(Itemized modification records)
....

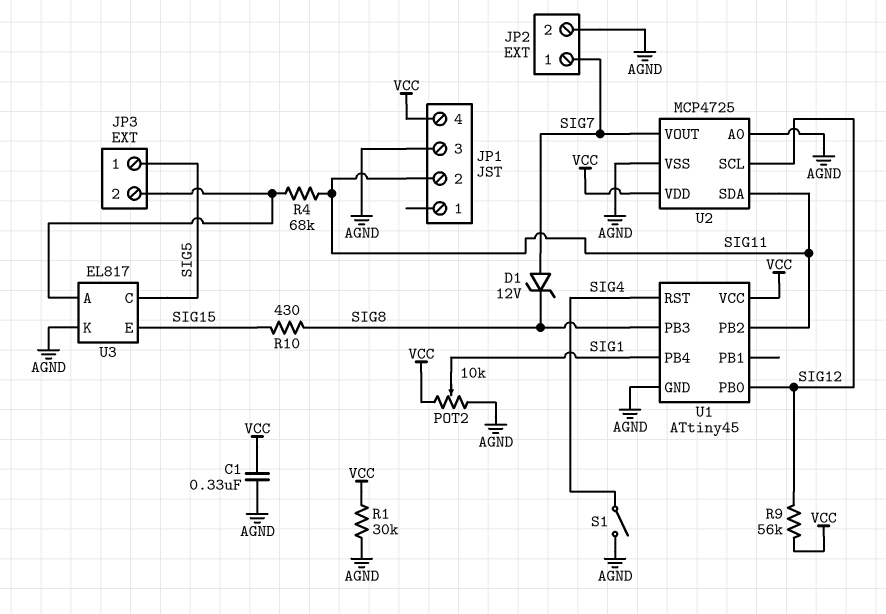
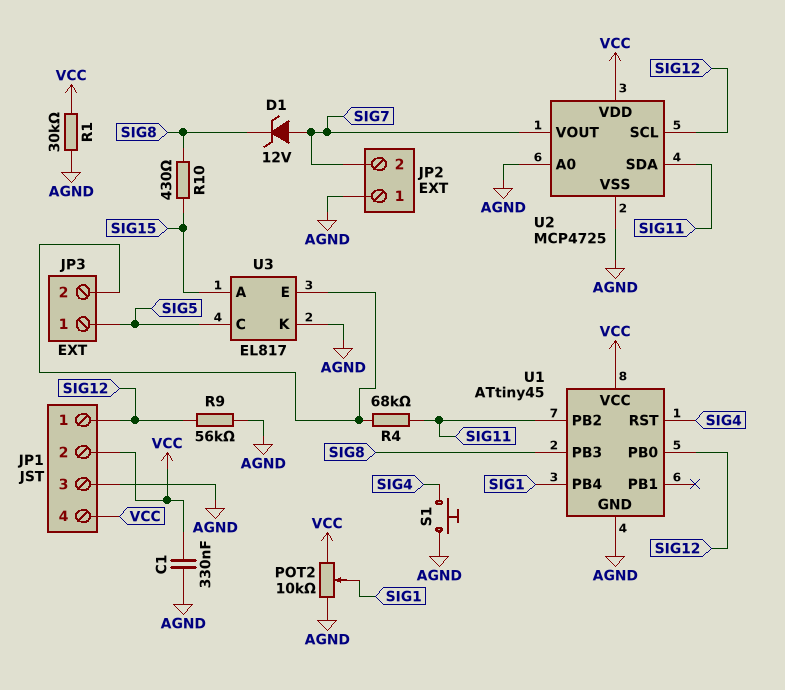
JP1 pin 1: none -> SIG12
JP1 pin 2: SIG11 -> VCC
JP2 pin 1: SIG7 -> AGND
JP2 pin 2: AGND -> SIG7
R9: 56k (SIG12, VCC) -> 56k (AGND, SIG12)
S1: switch (AGND, SIG4) -> button (AGND, SIG4)
U3 pin A: JP3/2 -> SIG15
U3 pin E: SIG15 -> JP3/2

....

What the task requires >> Return each entry exactly as it appears above, but exclude the pictures.

Answer to this exercise >>
JP1 pin 1: none -> SIG12
JP1 pin 2: SIG11 -> VCC
JP2 pin 1: SIG7 -> AGND
JP2 pin 2: AGND -> SIG7
R9: 56k (SIG12, VCC) -> 56k (AGND, SIG12)
S1: switch (AGND, SIG4) -> button (AGND, SIG4)
U3 pin A: JP3/2 -> SIG15
U3 pin E: SIG15 -> JP3/2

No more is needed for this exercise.